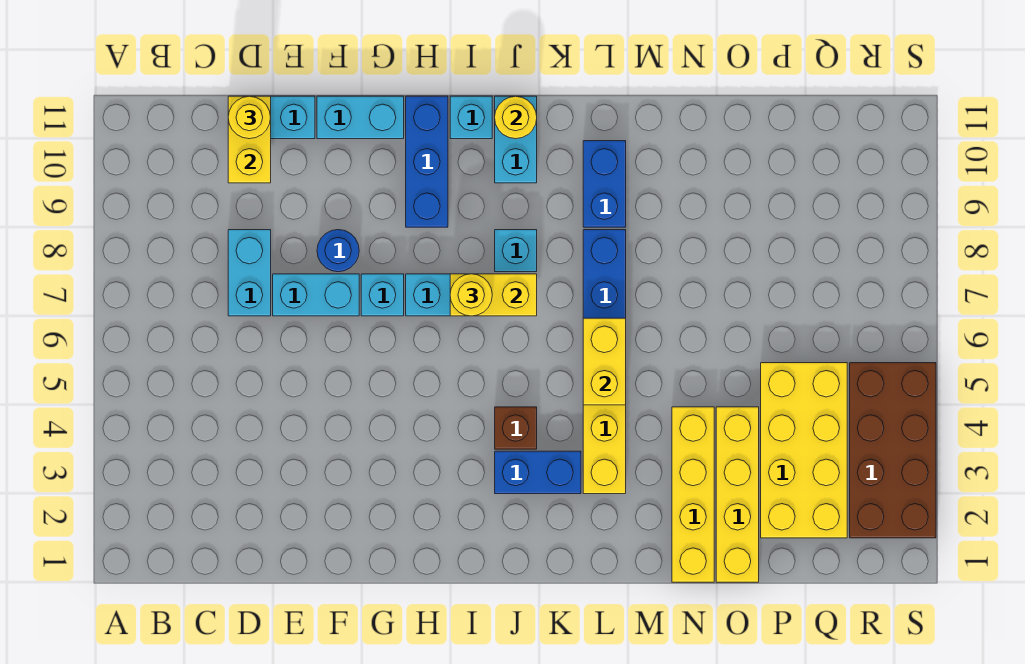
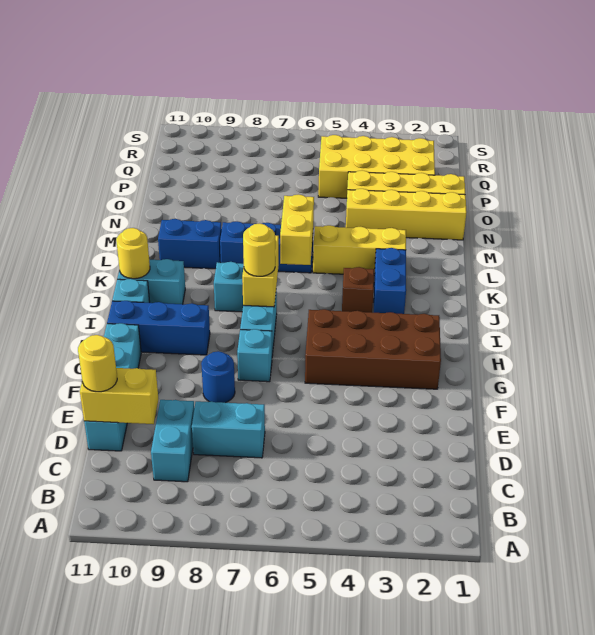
cyan 1x2 brick [273,274,359,316] -> cyan 1x2 brick moved to [151,400,194,482]
yellow 1x2 brick [583,318,626,405] -> yellow 1x2 brick turned to [280,194,314,265]
brown 2x4 brick [850,363,936,538] -> brown 2x4 brick moved to [305,309,441,389]

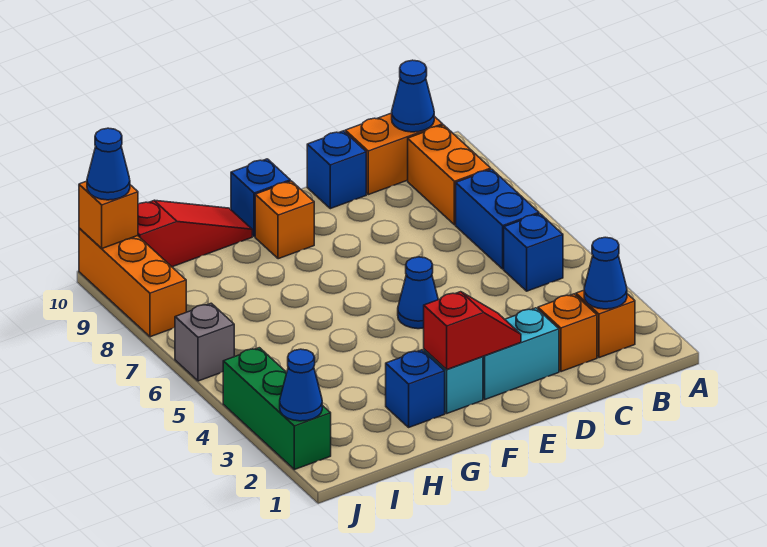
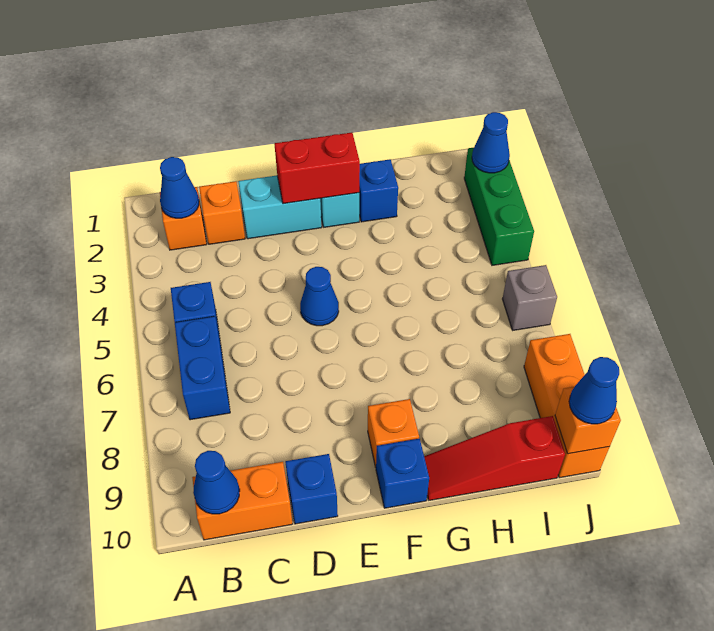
orange 1x2 brick [408,125,491,225] -> none
red 1x2 slope [424,292,521,370] -> red 1x2 brick [275,133,360,204]

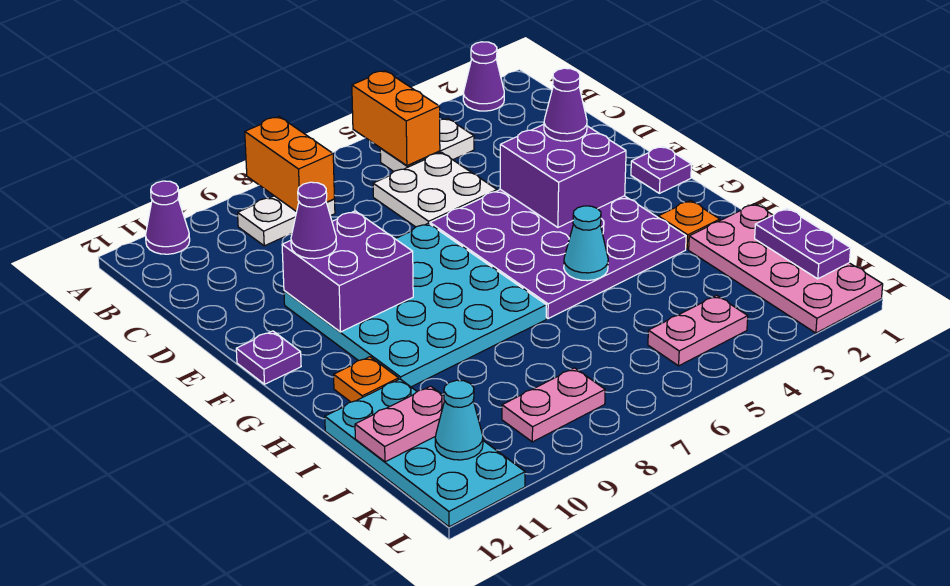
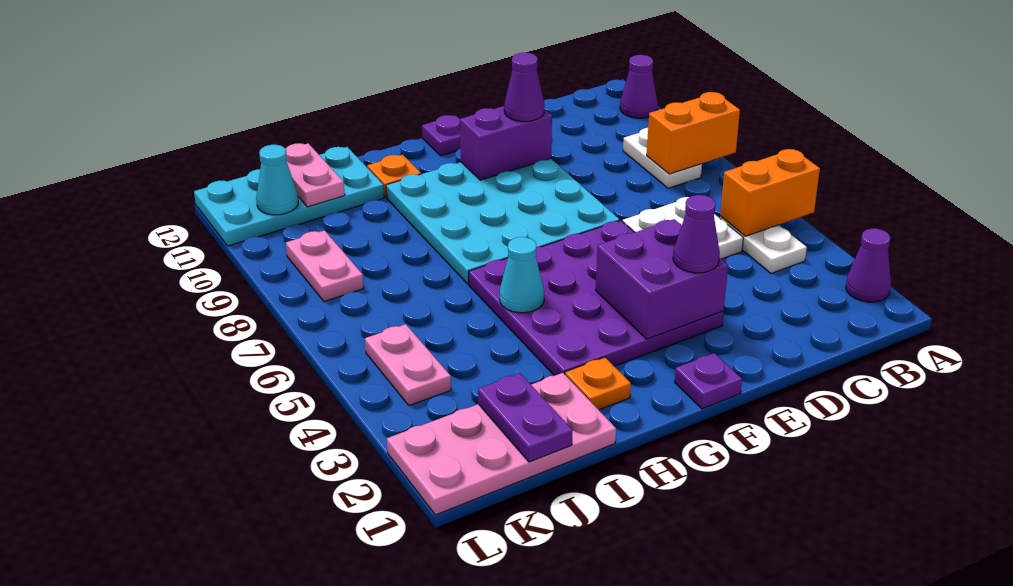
purple 2x2 brick [282,211,413,332] -> purple 1x2 brick [460,106,552,180]
purple 1x2 plate [755,208,851,279] -> purple 1x2 plate turned to [478,373,573,462]

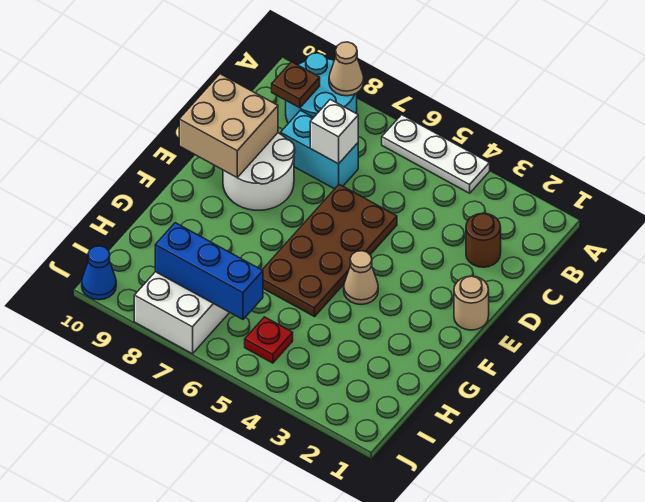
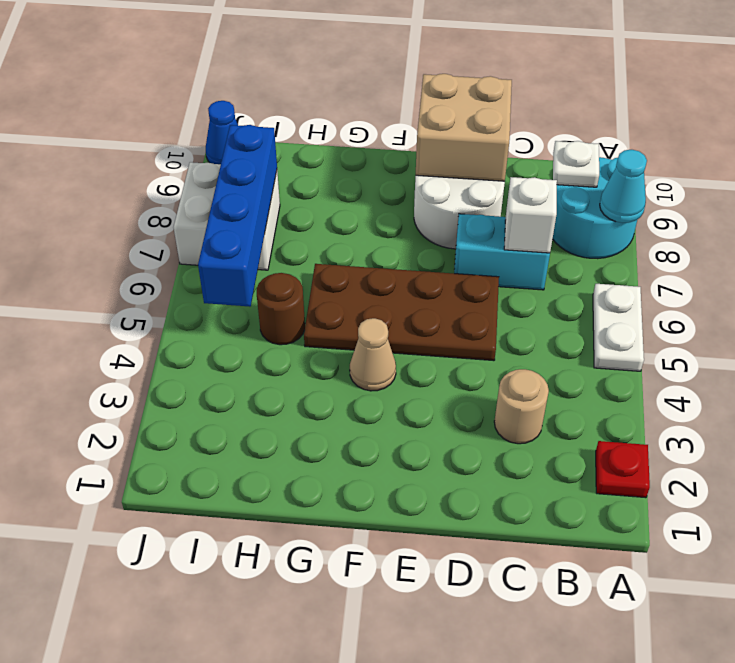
white 1x3 plate [382,115,490,193] -> white 1x2 plate [593,284,644,371]
tan 1x1 cone [329,42,364,96] -> cyan 1x1 cone [600,150,647,223]
brown 1x1 plate [272,62,320,108] -> white 1x1 plate [553,141,599,187]
brown 1x1 round brick [466,213,501,267] -> brown 1x1 round brick moved to [257,273,305,345]
cyan 1x2 brick [280,110,358,189] -> cyan 1x2 brick turned to [454,214,550,290]
tan 1x1 round brick [454,276,489,330] -> tan 1x1 round brick moved to [494,369,549,444]
red 1x1 plate [245,317,293,363] -> red 1x1 plate moved to [596,441,650,498]
blue 1x3 brick [155,223,263,319] -> blue 1x4 brick [198,125,277,307]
------------------------------------------------
**What to do:** Output the material above exactly as written and drop any images it holds.

**Output of the exercise:**
cyan 1x2 brick [273,274,359,316] -> cyan 1x2 brick moved to [151,400,194,482]
yellow 1x2 brick [583,318,626,405] -> yellow 1x2 brick turned to [280,194,314,265]
brown 2x4 brick [850,363,936,538] -> brown 2x4 brick moved to [305,309,441,389]

orange 1x2 brick [408,125,491,225] -> none
red 1x2 slope [424,292,521,370] -> red 1x2 brick [275,133,360,204]

purple 2x2 brick [282,211,413,332] -> purple 1x2 brick [460,106,552,180]
purple 1x2 plate [755,208,851,279] -> purple 1x2 plate turned to [478,373,573,462]

white 1x3 plate [382,115,490,193] -> white 1x2 plate [593,284,644,371]
tan 1x1 cone [329,42,364,96] -> cyan 1x1 cone [600,150,647,223]
brown 1x1 plate [272,62,320,108] -> white 1x1 plate [553,141,599,187]
brown 1x1 round brick [466,213,501,267] -> brown 1x1 round brick moved to [257,273,305,345]
cyan 1x2 brick [280,110,358,189] -> cyan 1x2 brick turned to [454,214,550,290]
tan 1x1 round brick [454,276,489,330] -> tan 1x1 round brick moved to [494,369,549,444]
red 1x1 plate [245,317,293,363] -> red 1x1 plate moved to [596,441,650,498]
blue 1x3 brick [155,223,263,319] -> blue 1x4 brick [198,125,277,307]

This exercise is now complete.